---------- Source data

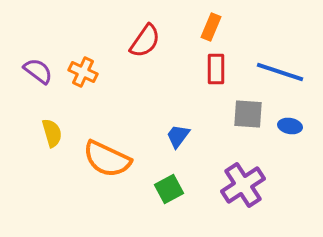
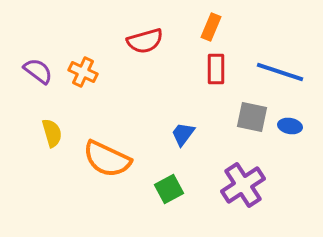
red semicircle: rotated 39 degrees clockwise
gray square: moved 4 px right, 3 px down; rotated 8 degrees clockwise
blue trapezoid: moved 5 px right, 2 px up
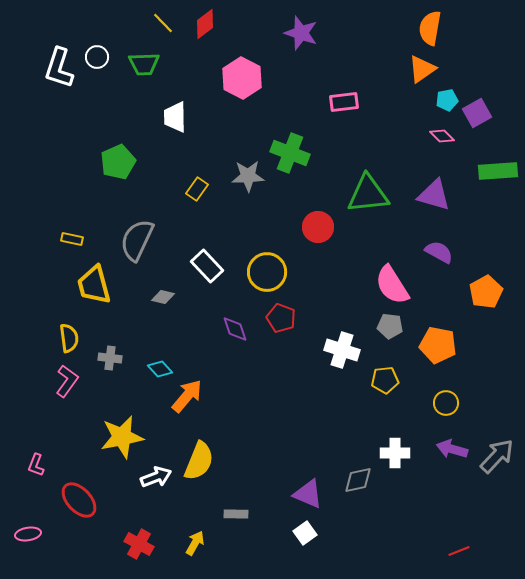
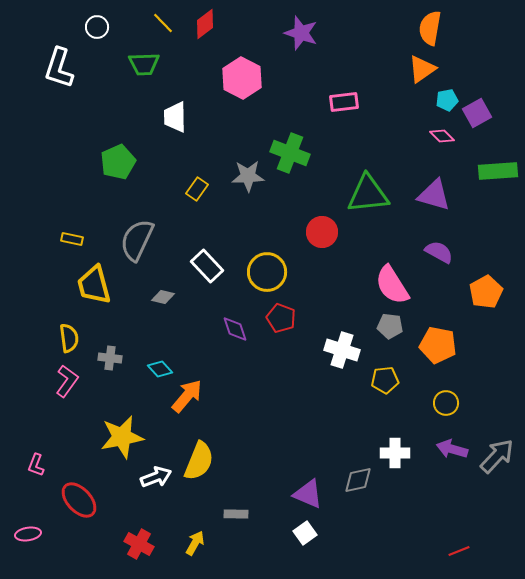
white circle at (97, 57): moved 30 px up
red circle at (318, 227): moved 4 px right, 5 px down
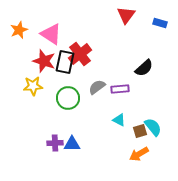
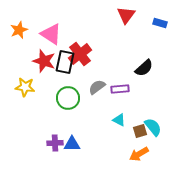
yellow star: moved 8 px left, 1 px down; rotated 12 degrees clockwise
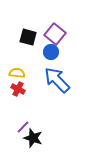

--------------------
---------- Source data

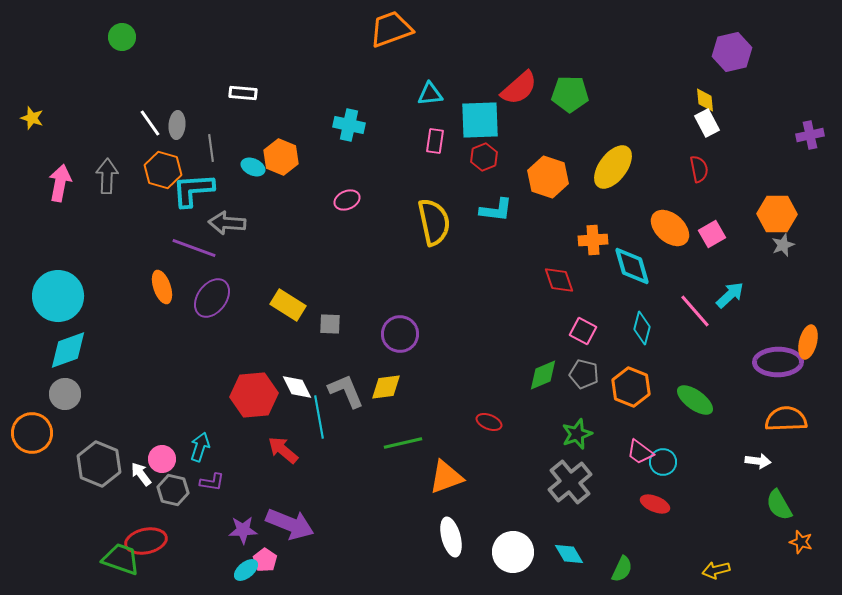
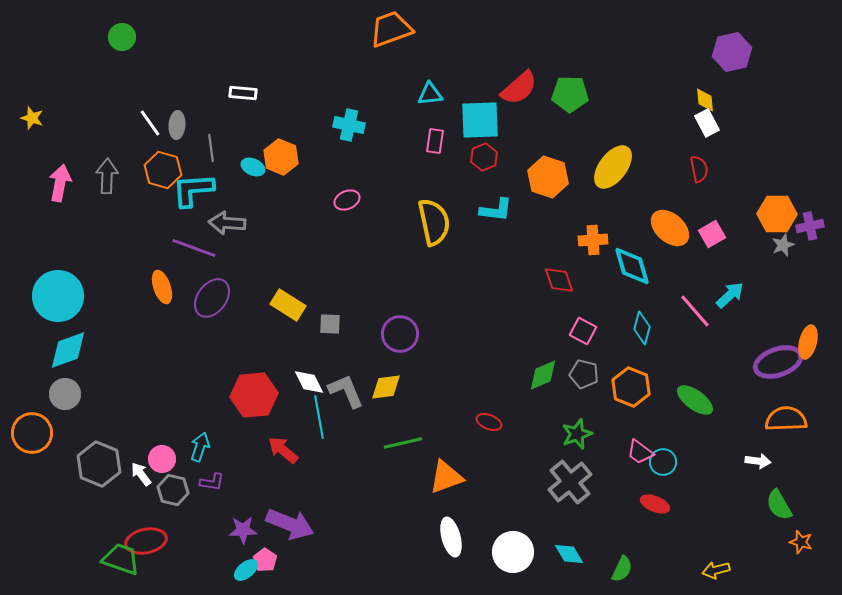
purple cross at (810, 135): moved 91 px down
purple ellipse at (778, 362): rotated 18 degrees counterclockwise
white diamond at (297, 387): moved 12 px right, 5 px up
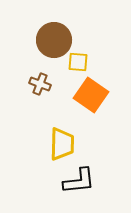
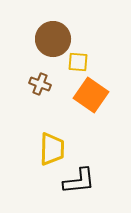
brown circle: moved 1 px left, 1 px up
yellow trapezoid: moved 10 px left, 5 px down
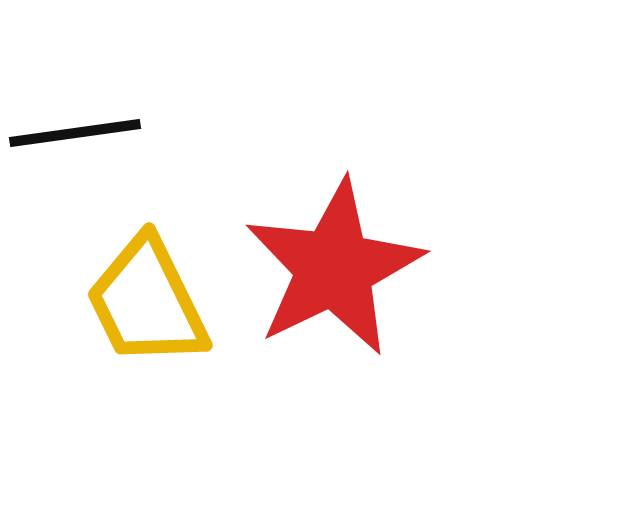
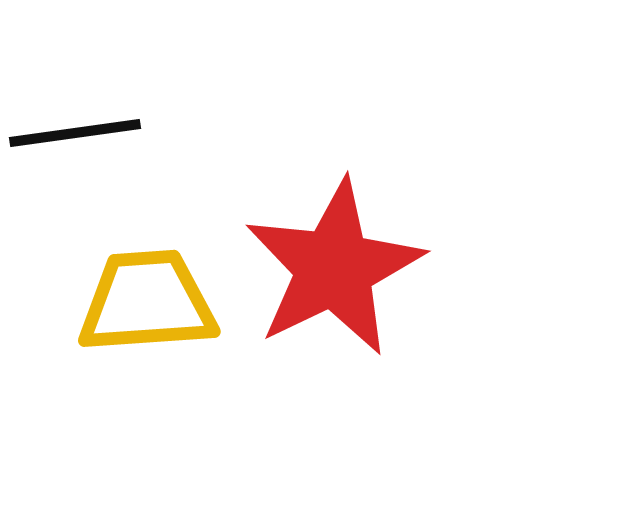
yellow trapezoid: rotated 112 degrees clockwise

--------------------

* _Exercise brief_
Using the records above, list each line that includes "down".

* _Reply to the task_
gray square: moved 4 px right, 3 px down; rotated 8 degrees clockwise
red circle at (318, 227): moved 4 px right, 5 px down
yellow star: moved 8 px left, 1 px down; rotated 12 degrees clockwise
purple cross at (810, 135): moved 91 px down
yellow trapezoid: moved 10 px left, 5 px down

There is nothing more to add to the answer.